Each of the entries below should be written out exactly as it reads.
── LISTED RECORDS
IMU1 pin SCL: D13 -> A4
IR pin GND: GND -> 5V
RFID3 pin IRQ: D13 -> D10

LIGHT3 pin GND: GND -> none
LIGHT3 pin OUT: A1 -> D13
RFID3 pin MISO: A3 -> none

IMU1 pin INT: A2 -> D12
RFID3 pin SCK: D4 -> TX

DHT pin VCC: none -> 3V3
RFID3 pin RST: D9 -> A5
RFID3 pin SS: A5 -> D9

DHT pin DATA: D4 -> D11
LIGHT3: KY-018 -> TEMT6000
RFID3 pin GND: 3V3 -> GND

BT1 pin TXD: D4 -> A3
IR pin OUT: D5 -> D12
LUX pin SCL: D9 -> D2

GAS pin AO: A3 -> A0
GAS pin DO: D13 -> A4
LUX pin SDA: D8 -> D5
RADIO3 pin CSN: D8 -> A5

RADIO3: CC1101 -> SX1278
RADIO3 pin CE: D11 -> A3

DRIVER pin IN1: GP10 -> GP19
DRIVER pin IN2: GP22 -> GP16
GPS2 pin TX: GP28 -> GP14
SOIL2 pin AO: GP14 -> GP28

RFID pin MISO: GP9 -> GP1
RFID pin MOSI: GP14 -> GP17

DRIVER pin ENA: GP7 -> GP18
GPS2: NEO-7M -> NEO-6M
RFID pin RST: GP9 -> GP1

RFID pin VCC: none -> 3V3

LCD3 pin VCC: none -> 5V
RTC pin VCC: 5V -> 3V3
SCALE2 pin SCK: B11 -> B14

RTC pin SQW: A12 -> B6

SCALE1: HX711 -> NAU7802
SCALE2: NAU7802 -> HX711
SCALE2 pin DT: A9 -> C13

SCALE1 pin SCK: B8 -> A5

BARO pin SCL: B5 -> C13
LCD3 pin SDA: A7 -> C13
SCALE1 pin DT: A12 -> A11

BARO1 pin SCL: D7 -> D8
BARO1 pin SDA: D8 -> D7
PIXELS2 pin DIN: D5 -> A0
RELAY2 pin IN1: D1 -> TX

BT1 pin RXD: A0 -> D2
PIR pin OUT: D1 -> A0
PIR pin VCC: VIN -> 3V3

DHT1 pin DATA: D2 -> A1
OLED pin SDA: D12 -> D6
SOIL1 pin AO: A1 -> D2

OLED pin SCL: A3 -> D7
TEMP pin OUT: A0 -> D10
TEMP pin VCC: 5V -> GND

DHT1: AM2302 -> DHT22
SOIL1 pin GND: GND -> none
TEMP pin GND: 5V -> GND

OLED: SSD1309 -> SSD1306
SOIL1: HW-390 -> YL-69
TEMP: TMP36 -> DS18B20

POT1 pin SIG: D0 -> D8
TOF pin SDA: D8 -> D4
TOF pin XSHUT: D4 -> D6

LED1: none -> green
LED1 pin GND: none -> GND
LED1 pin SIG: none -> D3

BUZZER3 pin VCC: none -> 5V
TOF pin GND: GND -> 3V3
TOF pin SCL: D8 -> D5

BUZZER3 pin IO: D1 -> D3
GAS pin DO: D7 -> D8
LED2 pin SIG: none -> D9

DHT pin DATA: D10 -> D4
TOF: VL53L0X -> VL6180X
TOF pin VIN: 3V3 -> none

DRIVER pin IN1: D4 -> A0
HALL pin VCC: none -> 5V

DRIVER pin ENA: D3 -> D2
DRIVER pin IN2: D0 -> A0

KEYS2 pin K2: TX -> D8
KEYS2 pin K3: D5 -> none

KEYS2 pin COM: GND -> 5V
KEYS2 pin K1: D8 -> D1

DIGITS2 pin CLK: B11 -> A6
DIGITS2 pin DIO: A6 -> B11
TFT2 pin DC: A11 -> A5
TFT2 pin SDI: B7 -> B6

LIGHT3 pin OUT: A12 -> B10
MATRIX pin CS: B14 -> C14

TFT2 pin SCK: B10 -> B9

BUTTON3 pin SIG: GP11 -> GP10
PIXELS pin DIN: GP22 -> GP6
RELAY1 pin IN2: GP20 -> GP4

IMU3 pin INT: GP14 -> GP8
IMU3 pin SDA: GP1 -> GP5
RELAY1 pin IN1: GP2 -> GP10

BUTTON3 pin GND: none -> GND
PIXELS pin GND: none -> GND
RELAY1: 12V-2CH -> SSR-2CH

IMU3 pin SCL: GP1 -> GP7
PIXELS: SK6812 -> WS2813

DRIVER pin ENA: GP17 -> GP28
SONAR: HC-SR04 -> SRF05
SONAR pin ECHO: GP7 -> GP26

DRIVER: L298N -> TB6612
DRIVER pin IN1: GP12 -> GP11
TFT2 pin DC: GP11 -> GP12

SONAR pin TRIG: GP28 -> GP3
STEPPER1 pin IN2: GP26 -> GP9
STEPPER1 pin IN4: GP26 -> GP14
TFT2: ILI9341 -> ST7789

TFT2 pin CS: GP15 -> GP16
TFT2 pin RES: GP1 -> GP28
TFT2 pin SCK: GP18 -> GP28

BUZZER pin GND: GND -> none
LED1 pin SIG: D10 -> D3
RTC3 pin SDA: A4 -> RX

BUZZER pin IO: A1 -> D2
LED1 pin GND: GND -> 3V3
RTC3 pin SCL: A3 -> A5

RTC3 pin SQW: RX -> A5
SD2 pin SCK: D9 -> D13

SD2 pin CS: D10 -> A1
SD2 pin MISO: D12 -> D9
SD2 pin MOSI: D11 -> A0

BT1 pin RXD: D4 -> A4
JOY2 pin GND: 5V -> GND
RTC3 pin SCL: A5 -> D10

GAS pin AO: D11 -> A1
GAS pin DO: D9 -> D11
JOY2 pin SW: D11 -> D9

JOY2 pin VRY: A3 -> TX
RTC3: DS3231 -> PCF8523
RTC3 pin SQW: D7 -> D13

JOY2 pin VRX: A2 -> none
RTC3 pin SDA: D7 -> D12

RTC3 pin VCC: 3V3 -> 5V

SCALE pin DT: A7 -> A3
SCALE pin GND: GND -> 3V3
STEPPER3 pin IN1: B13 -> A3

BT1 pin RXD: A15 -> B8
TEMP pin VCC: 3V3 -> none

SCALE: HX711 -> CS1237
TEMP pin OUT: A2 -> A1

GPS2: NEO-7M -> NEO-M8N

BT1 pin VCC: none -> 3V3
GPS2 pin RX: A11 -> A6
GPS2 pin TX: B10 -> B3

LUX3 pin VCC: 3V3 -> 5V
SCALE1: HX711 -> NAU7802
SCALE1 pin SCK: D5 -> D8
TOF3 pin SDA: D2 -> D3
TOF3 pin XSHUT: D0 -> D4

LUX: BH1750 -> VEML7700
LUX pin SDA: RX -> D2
────
■ RESULT OF THE TASK
IMU1 pin SCL: D13 -> A4
IR pin GND: GND -> 5V
RFID3 pin IRQ: D13 -> D10

LIGHT3 pin GND: GND -> none
LIGHT3 pin OUT: A1 -> D13
RFID3 pin MISO: A3 -> none

IMU1 pin INT: A2 -> D12
RFID3 pin SCK: D4 -> TX

DHT pin VCC: none -> 3V3
RFID3 pin RST: D9 -> A5
RFID3 pin SS: A5 -> D9

DHT pin DATA: D4 -> D11
LIGHT3: KY-018 -> TEMT6000
RFID3 pin GND: 3V3 -> GND

BT1 pin TXD: D4 -> A3
IR pin OUT: D5 -> D12
LUX pin SCL: D9 -> D2

GAS pin AO: A3 -> A0
GAS pin DO: D13 -> A4
LUX pin SDA: D8 -> D5
RADIO3 pin CSN: D8 -> A5

RADIO3: CC1101 -> SX1278
RADIO3 pin CE: D11 -> A3

DRIVER pin IN1: GP10 -> GP19
DRIVER pin IN2: GP22 -> GP16
GPS2 pin TX: GP28 -> GP14
SOIL2 pin AO: GP14 -> GP28

RFID pin MISO: GP9 -> GP1
RFID pin MOSI: GP14 -> GP17

DRIVER pin ENA: GP7 -> GP18
GPS2: NEO-7M -> NEO-6M
RFID pin RST: GP9 -> GP1

RFID pin VCC: none -> 3V3

LCD3 pin VCC: none -> 5V
RTC pin VCC: 5V -> 3V3
SCALE2 pin SCK: B11 -> B14

RTC pin SQW: A12 -> B6

SCALE1: HX711 -> NAU7802
SCALE2: NAU7802 -> HX711
SCALE2 pin DT: A9 -> C13

SCALE1 pin SCK: B8 -> A5

BARO pin SCL: B5 -> C13
LCD3 pin SDA: A7 -> C13
SCALE1 pin DT: A12 -> A11

BARO1 pin SCL: D7 -> D8
BARO1 pin SDA: D8 -> D7
PIXELS2 pin DIN: D5 -> A0
RELAY2 pin IN1: D1 -> TX

BT1 pin RXD: A0 -> D2
PIR pin OUT: D1 -> A0
PIR pin VCC: VIN -> 3V3

DHT1 pin DATA: D2 -> A1
OLED pin SDA: D12 -> D6
SOIL1 pin AO: A1 -> D2

OLED pin SCL: A3 -> D7
TEMP pin OUT: A0 -> D10
TEMP pin VCC: 5V -> GND

DHT1: AM2302 -> DHT22
SOIL1 pin GND: GND -> none
TEMP pin GND: 5V -> GND

OLED: SSD1309 -> SSD1306
SOIL1: HW-390 -> YL-69
TEMP: TMP36 -> DS18B20

POT1 pin SIG: D0 -> D8
TOF pin SDA: D8 -> D4
TOF pin XSHUT: D4 -> D6

LED1: none -> green
LED1 pin GND: none -> GND
LED1 pin SIG: none -> D3

BUZZER3 pin VCC: none -> 5V
TOF pin GND: GND -> 3V3
TOF pin SCL: D8 -> D5

BUZZER3 pin IO: D1 -> D3
GAS pin DO: D7 -> D8
LED2 pin SIG: none -> D9

DHT pin DATA: D10 -> D4
TOF: VL53L0X -> VL6180X
TOF pin VIN: 3V3 -> none

DRIVER pin IN1: D4 -> A0
HALL pin VCC: none -> 5V

DRIVER pin ENA: D3 -> D2
DRIVER pin IN2: D0 -> A0

KEYS2 pin K2: TX -> D8
KEYS2 pin K3: D5 -> none

KEYS2 pin COM: GND -> 5V
KEYS2 pin K1: D8 -> D1

DIGITS2 pin CLK: B11 -> A6
DIGITS2 pin DIO: A6 -> B11
TFT2 pin DC: A11 -> A5
TFT2 pin SDI: B7 -> B6

LIGHT3 pin OUT: A12 -> B10
MATRIX pin CS: B14 -> C14

TFT2 pin SCK: B10 -> B9

BUTTON3 pin SIG: GP11 -> GP10
PIXELS pin DIN: GP22 -> GP6
RELAY1 pin IN2: GP20 -> GP4

IMU3 pin INT: GP14 -> GP8
IMU3 pin SDA: GP1 -> GP5
RELAY1 pin IN1: GP2 -> GP10

BUTTON3 pin GND: none -> GND
PIXELS pin GND: none -> GND
RELAY1: 12V-2CH -> SSR-2CH

IMU3 pin SCL: GP1 -> GP7
PIXELS: SK6812 -> WS2813

DRIVER pin ENA: GP17 -> GP28
SONAR: HC-SR04 -> SRF05
SONAR pin ECHO: GP7 -> GP26

DRIVER: L298N -> TB6612
DRIVER pin IN1: GP12 -> GP11
TFT2 pin DC: GP11 -> GP12

SONAR pin TRIG: GP28 -> GP3
STEPPER1 pin IN2: GP26 -> GP9
STEPPER1 pin IN4: GP26 -> GP14
TFT2: ILI9341 -> ST7789

TFT2 pin CS: GP15 -> GP16
TFT2 pin RES: GP1 -> GP28
TFT2 pin SCK: GP18 -> GP28

BUZZER pin GND: GND -> none
LED1 pin SIG: D10 -> D3
RTC3 pin SDA: A4 -> RX

BUZZER pin IO: A1 -> D2
LED1 pin GND: GND -> 3V3
RTC3 pin SCL: A3 -> A5

RTC3 pin SQW: RX -> A5
SD2 pin SCK: D9 -> D13

SD2 pin CS: D10 -> A1
SD2 pin MISO: D12 -> D9
SD2 pin MOSI: D11 -> A0

BT1 pin RXD: D4 -> A4
JOY2 pin GND: 5V -> GND
RTC3 pin SCL: A5 -> D10

GAS pin AO: D11 -> A1
GAS pin DO: D9 -> D11
JOY2 pin SW: D11 -> D9

JOY2 pin VRY: A3 -> TX
RTC3: DS3231 -> PCF8523
RTC3 pin SQW: D7 -> D13

JOY2 pin VRX: A2 -> none
RTC3 pin SDA: D7 -> D12

RTC3 pin VCC: 3V3 -> 5V

SCALE pin DT: A7 -> A3
SCALE pin GND: GND -> 3V3
STEPPER3 pin IN1: B13 -> A3

BT1 pin RXD: A15 -> B8
TEMP pin VCC: 3V3 -> none

SCALE: HX711 -> CS1237
TEMP pin OUT: A2 -> A1

GPS2: NEO-7M -> NEO-M8N

BT1 pin VCC: none -> 3V3
GPS2 pin RX: A11 -> A6
GPS2 pin TX: B10 -> B3

LUX3 pin VCC: 3V3 -> 5V
SCALE1: HX711 -> NAU7802
SCALE1 pin SCK: D5 -> D8
TOF3 pin SDA: D2 -> D3
TOF3 pin XSHUT: D0 -> D4

LUX: BH1750 -> VEML7700
LUX pin SDA: RX -> D2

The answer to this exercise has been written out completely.